» Exercise description: Top to bottom, give the entries again exactly as written.

» Provided entries:
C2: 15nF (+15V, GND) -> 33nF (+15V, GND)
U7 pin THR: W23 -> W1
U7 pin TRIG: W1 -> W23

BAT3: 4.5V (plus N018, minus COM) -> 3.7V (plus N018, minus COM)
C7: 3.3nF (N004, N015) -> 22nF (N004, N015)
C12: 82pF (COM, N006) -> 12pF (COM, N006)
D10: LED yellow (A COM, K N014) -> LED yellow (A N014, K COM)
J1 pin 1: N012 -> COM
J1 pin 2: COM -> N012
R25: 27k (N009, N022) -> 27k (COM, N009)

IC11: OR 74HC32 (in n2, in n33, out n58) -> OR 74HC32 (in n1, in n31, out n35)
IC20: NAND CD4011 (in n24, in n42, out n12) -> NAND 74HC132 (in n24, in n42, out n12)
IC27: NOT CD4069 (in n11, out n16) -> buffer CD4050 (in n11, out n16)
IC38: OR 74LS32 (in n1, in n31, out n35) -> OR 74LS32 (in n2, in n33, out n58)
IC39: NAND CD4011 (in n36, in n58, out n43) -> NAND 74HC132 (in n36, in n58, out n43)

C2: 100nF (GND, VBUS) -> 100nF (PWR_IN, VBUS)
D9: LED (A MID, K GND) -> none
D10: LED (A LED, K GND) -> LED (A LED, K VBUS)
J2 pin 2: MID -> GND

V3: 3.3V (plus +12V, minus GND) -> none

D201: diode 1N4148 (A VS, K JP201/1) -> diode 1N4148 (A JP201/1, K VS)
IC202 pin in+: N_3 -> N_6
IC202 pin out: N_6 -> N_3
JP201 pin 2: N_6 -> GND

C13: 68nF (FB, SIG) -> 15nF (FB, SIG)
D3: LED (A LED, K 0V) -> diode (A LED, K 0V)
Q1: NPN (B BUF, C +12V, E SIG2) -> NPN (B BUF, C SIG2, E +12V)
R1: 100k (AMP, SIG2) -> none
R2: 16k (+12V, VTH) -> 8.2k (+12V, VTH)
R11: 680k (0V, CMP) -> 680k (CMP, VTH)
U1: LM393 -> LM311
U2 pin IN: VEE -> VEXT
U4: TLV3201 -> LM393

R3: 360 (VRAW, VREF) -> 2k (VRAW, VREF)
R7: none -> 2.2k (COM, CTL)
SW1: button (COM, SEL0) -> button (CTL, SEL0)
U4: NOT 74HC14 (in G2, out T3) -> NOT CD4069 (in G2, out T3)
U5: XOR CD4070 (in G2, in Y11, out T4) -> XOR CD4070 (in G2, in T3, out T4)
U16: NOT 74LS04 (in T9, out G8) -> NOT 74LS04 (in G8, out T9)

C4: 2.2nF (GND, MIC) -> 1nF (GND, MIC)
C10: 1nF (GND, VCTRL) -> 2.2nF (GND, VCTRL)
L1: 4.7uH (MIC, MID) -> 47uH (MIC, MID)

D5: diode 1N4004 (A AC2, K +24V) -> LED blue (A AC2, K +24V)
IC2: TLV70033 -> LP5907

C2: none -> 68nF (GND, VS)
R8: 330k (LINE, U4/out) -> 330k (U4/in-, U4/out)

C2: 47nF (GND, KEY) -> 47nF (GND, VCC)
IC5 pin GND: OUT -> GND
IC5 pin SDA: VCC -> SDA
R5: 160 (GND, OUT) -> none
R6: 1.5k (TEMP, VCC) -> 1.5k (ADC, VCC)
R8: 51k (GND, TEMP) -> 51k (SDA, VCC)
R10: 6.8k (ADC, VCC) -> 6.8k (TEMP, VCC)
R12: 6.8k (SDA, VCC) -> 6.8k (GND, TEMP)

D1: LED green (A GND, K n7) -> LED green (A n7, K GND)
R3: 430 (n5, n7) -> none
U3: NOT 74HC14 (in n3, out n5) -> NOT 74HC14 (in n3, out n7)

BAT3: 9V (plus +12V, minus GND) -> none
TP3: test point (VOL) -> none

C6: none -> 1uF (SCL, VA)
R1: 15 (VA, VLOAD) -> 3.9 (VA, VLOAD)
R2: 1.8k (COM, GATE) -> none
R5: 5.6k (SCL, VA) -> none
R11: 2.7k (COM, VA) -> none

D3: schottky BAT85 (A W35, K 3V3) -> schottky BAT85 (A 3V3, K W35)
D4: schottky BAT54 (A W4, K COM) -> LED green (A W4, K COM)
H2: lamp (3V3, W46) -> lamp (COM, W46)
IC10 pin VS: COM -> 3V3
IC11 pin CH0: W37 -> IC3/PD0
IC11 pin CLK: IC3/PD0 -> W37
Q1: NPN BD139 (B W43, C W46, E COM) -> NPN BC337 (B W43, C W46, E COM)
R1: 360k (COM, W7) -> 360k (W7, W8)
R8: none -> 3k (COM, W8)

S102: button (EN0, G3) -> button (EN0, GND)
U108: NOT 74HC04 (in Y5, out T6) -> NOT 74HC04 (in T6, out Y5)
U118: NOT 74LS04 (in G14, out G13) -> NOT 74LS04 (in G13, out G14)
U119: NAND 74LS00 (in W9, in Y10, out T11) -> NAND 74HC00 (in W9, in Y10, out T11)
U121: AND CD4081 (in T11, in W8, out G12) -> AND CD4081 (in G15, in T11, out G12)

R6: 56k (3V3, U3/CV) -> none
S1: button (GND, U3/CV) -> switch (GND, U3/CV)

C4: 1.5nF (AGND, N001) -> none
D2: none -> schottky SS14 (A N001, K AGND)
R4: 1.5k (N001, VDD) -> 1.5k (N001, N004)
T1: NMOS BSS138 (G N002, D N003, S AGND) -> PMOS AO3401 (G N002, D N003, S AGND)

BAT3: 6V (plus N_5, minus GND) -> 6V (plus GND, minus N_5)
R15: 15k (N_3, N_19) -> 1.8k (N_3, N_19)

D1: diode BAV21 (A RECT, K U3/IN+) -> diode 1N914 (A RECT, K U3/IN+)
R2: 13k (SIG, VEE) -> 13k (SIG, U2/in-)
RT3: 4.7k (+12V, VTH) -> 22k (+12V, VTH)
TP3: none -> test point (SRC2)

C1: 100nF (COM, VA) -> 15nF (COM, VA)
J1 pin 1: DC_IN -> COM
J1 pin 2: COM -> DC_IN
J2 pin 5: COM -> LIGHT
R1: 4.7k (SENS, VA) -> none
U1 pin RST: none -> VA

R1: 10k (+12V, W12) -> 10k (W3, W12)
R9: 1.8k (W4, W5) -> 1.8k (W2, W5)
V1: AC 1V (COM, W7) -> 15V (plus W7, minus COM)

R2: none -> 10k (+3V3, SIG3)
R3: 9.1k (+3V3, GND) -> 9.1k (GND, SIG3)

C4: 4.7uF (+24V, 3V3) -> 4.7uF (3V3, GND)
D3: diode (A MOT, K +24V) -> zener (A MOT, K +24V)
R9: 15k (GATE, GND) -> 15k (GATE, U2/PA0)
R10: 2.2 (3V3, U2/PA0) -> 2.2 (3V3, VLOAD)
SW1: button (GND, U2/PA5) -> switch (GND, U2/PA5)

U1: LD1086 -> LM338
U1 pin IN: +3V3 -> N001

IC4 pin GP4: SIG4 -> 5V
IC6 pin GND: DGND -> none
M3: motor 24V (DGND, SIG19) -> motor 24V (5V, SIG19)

» Solution to this problem:
C2: 15nF (+15V, GND) -> 33nF (+15V, GND)
U7 pin THR: W23 -> W1
U7 pin TRIG: W1 -> W23

BAT3: 4.5V (plus N018, minus COM) -> 3.7V (plus N018, minus COM)
C7: 3.3nF (N004, N015) -> 22nF (N004, N015)
C12: 82pF (COM, N006) -> 12pF (COM, N006)
D10: LED yellow (A COM, K N014) -> LED yellow (A N014, K COM)
J1 pin 1: N012 -> COM
J1 pin 2: COM -> N012
R25: 27k (N009, N022) -> 27k (COM, N009)

IC11: OR 74HC32 (in n2, in n33, out n58) -> OR 74HC32 (in n1, in n31, out n35)
IC20: NAND CD4011 (in n24, in n42, out n12) -> NAND 74HC132 (in n24, in n42, out n12)
IC27: NOT CD4069 (in n11, out n16) -> buffer CD4050 (in n11, out n16)
IC38: OR 74LS32 (in n1, in n31, out n35) -> OR 74LS32 (in n2, in n33, out n58)
IC39: NAND CD4011 (in n36, in n58, out n43) -> NAND 74HC132 (in n36, in n58, out n43)

C2: 100nF (GND, VBUS) -> 100nF (PWR_IN, VBUS)
D9: LED (A MID, K GND) -> none
D10: LED (A LED, K GND) -> LED (A LED, K VBUS)
J2 pin 2: MID -> GND

V3: 3.3V (plus +12V, minus GND) -> none

D201: diode 1N4148 (A VS, K JP201/1) -> diode 1N4148 (A JP201/1, K VS)
IC202 pin in+: N_3 -> N_6
IC202 pin out: N_6 -> N_3
JP201 pin 2: N_6 -> GND

C13: 68nF (FB, SIG) -> 15nF (FB, SIG)
D3: LED (A LED, K 0V) -> diode (A LED, K 0V)
Q1: NPN (B BUF, C +12V, E SIG2) -> NPN (B BUF, C SIG2, E +12V)
R1: 100k (AMP, SIG2) -> none
R2: 16k (+12V, VTH) -> 8.2k (+12V, VTH)
R11: 680k (0V, CMP) -> 680k (CMP, VTH)
U1: LM393 -> LM311
U2 pin IN: VEE -> VEXT
U4: TLV3201 -> LM393

R3: 360 (VRAW, VREF) -> 2k (VRAW, VREF)
R7: none -> 2.2k (COM, CTL)
SW1: button (COM, SEL0) -> button (CTL, SEL0)
U4: NOT 74HC14 (in G2, out T3) -> NOT CD4069 (in G2, out T3)
U5: XOR CD4070 (in G2, in Y11, out T4) -> XOR CD4070 (in G2, in T3, out T4)
U16: NOT 74LS04 (in T9, out G8) -> NOT 74LS04 (in G8, out T9)

C4: 2.2nF (GND, MIC) -> 1nF (GND, MIC)
C10: 1nF (GND, VCTRL) -> 2.2nF (GND, VCTRL)
L1: 4.7uH (MIC, MID) -> 47uH (MIC, MID)

D5: diode 1N4004 (A AC2, K +24V) -> LED blue (A AC2, K +24V)
IC2: TLV70033 -> LP5907

C2: none -> 68nF (GND, VS)
R8: 330k (LINE, U4/out) -> 330k (U4/in-, U4/out)

C2: 47nF (GND, KEY) -> 47nF (GND, VCC)
IC5 pin GND: OUT -> GND
IC5 pin SDA: VCC -> SDA
R5: 160 (GND, OUT) -> none
R6: 1.5k (TEMP, VCC) -> 1.5k (ADC, VCC)
R8: 51k (GND, TEMP) -> 51k (SDA, VCC)
R10: 6.8k (ADC, VCC) -> 6.8k (TEMP, VCC)
R12: 6.8k (SDA, VCC) -> 6.8k (GND, TEMP)

D1: LED green (A GND, K n7) -> LED green (A n7, K GND)
R3: 430 (n5, n7) -> none
U3: NOT 74HC14 (in n3, out n5) -> NOT 74HC14 (in n3, out n7)

BAT3: 9V (plus +12V, minus GND) -> none
TP3: test point (VOL) -> none

C6: none -> 1uF (SCL, VA)
R1: 15 (VA, VLOAD) -> 3.9 (VA, VLOAD)
R2: 1.8k (COM, GATE) -> none
R5: 5.6k (SCL, VA) -> none
R11: 2.7k (COM, VA) -> none

D3: schottky BAT85 (A W35, K 3V3) -> schottky BAT85 (A 3V3, K W35)
D4: schottky BAT54 (A W4, K COM) -> LED green (A W4, K COM)
H2: lamp (3V3, W46) -> lamp (COM, W46)
IC10 pin VS: COM -> 3V3
IC11 pin CH0: W37 -> IC3/PD0
IC11 pin CLK: IC3/PD0 -> W37
Q1: NPN BD139 (B W43, C W46, E COM) -> NPN BC337 (B W43, C W46, E COM)
R1: 360k (COM, W7) -> 360k (W7, W8)
R8: none -> 3k (COM, W8)

S102: button (EN0, G3) -> button (EN0, GND)
U108: NOT 74HC04 (in Y5, out T6) -> NOT 74HC04 (in T6, out Y5)
U118: NOT 74LS04 (in G14, out G13) -> NOT 74LS04 (in G13, out G14)
U119: NAND 74LS00 (in W9, in Y10, out T11) -> NAND 74HC00 (in W9, in Y10, out T11)
U121: AND CD4081 (in T11, in W8, out G12) -> AND CD4081 (in G15, in T11, out G12)

R6: 56k (3V3, U3/CV) -> none
S1: button (GND, U3/CV) -> switch (GND, U3/CV)

C4: 1.5nF (AGND, N001) -> none
D2: none -> schottky SS14 (A N001, K AGND)
R4: 1.5k (N001, VDD) -> 1.5k (N001, N004)
T1: NMOS BSS138 (G N002, D N003, S AGND) -> PMOS AO3401 (G N002, D N003, S AGND)

BAT3: 6V (plus N_5, minus GND) -> 6V (plus GND, minus N_5)
R15: 15k (N_3, N_19) -> 1.8k (N_3, N_19)

D1: diode BAV21 (A RECT, K U3/IN+) -> diode 1N914 (A RECT, K U3/IN+)
R2: 13k (SIG, VEE) -> 13k (SIG, U2/in-)
RT3: 4.7k (+12V, VTH) -> 22k (+12V, VTH)
TP3: none -> test point (SRC2)

C1: 100nF (COM, VA) -> 15nF (COM, VA)
J1 pin 1: DC_IN -> COM
J1 pin 2: COM -> DC_IN
J2 pin 5: COM -> LIGHT
R1: 4.7k (SENS, VA) -> none
U1 pin RST: none -> VA

R1: 10k (+12V, W12) -> 10k (W3, W12)
R9: 1.8k (W4, W5) -> 1.8k (W2, W5)
V1: AC 1V (COM, W7) -> 15V (plus W7, minus COM)

R2: none -> 10k (+3V3, SIG3)
R3: 9.1k (+3V3, GND) -> 9.1k (GND, SIG3)

C4: 4.7uF (+24V, 3V3) -> 4.7uF (3V3, GND)
D3: diode (A MOT, K +24V) -> zener (A MOT, K +24V)
R9: 15k (GATE, GND) -> 15k (GATE, U2/PA0)
R10: 2.2 (3V3, U2/PA0) -> 2.2 (3V3, VLOAD)
SW1: button (GND, U2/PA5) -> switch (GND, U2/PA5)

U1: LD1086 -> LM338
U1 pin IN: +3V3 -> N001

IC4 pin GP4: SIG4 -> 5V
IC6 pin GND: DGND -> none
M3: motor 24V (DGND, SIG19) -> motor 24V (5V, SIG19)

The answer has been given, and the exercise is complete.